• _WHAT YOU WILL DO_
Among the lines below, output only those between the line holding "[(270,9),(272,17),(300,11),(298,4),(270,9)]" and the line holding "[(38,42),(41,60),(67,57),(64,39),(38,42)]", inclusive, exactly as written and with no pictures.

• _DATA TO USE_
::::::

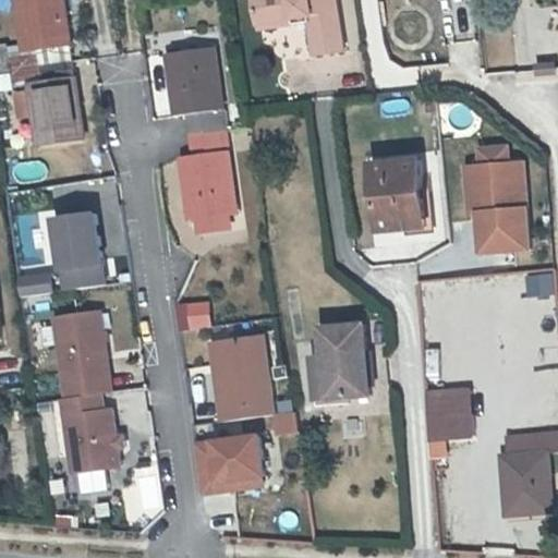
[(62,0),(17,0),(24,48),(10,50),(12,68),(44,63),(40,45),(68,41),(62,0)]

::::::

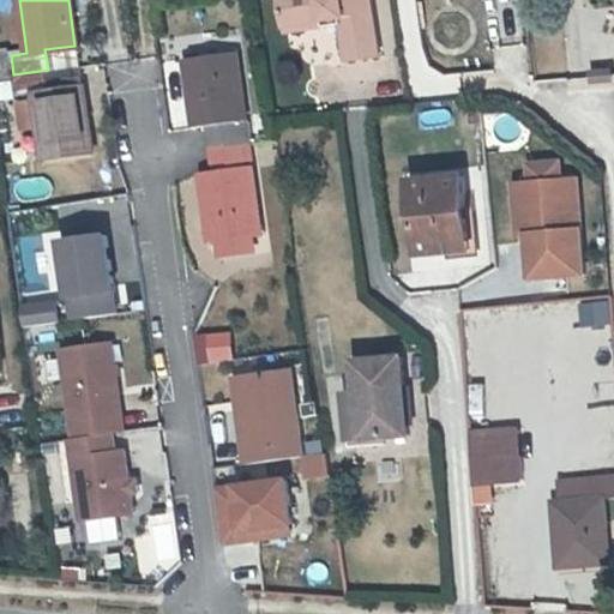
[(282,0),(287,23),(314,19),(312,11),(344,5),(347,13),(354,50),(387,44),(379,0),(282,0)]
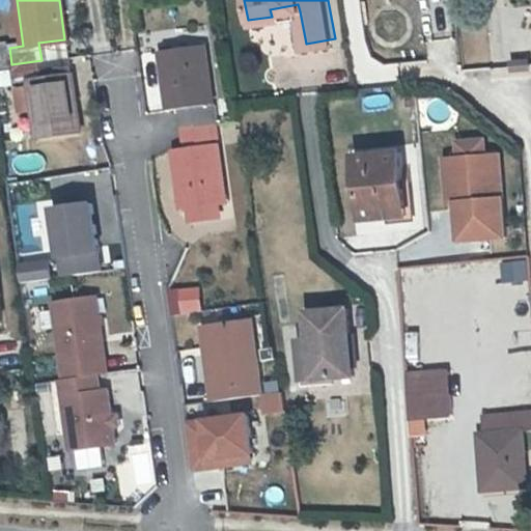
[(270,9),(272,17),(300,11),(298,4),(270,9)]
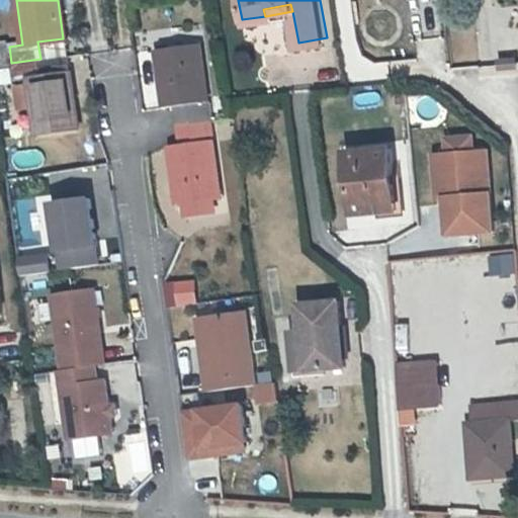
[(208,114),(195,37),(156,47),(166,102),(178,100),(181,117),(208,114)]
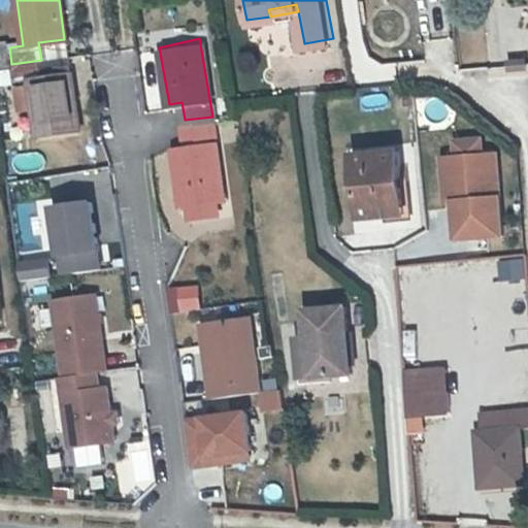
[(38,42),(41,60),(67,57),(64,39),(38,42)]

::::::

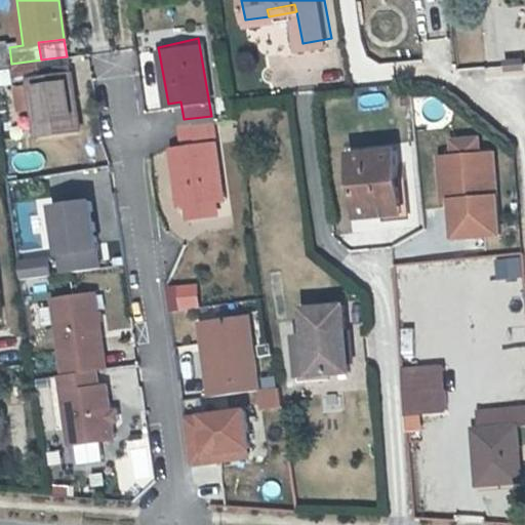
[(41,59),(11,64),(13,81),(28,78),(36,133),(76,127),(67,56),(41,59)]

::::::

• _TASK ANSWER_
[(270,9),(272,17),(300,11),(298,4),(270,9)]
[(208,114),(195,37),(156,47),(166,102),(178,100),(181,117),(208,114)]
[(38,42),(41,60),(67,57),(64,39),(38,42)]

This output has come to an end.